SUPPLIED MATERIAL –
= Beginning of Section =

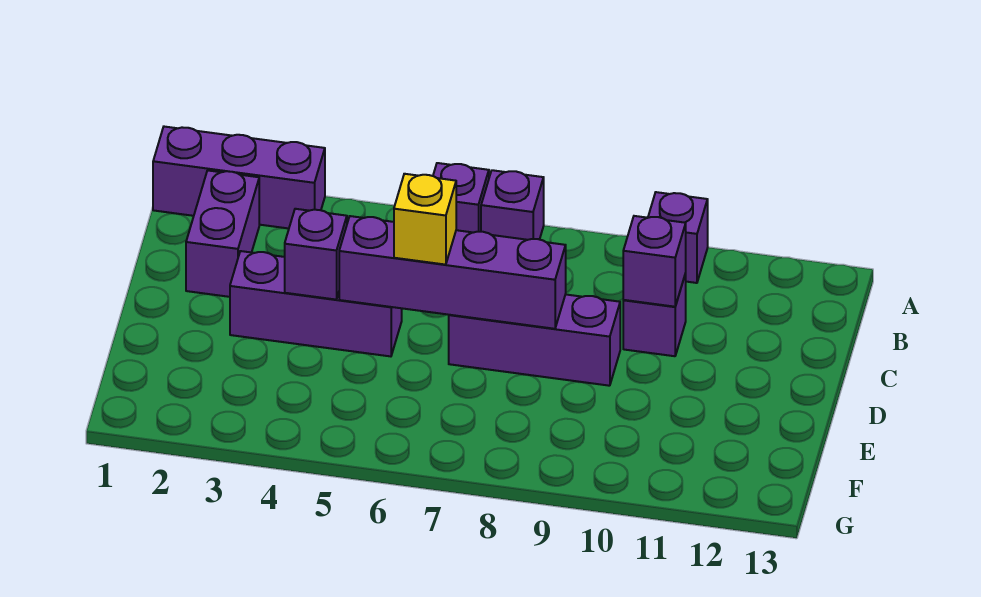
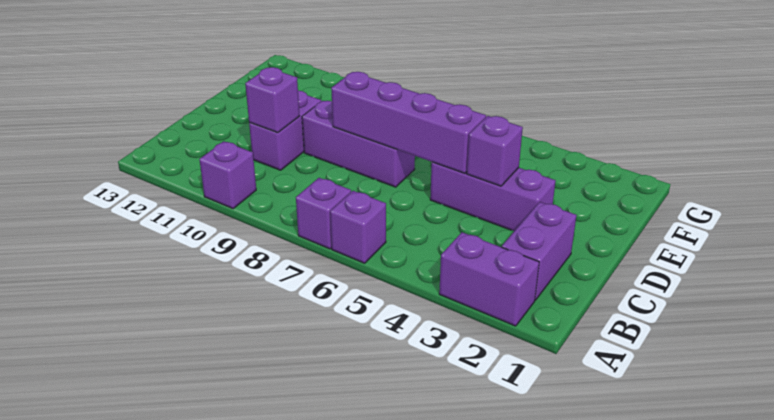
purple brick A1:A3 level 1 -> purple brick A2:A3 level 1
purple brick C10 level 1 -> purple brick C10:D10 level 1
yellow brick D6 level 3 -> none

= End of Section =

Go through the lines of the material, counting those with the word "purple"; afterward give only the total.

2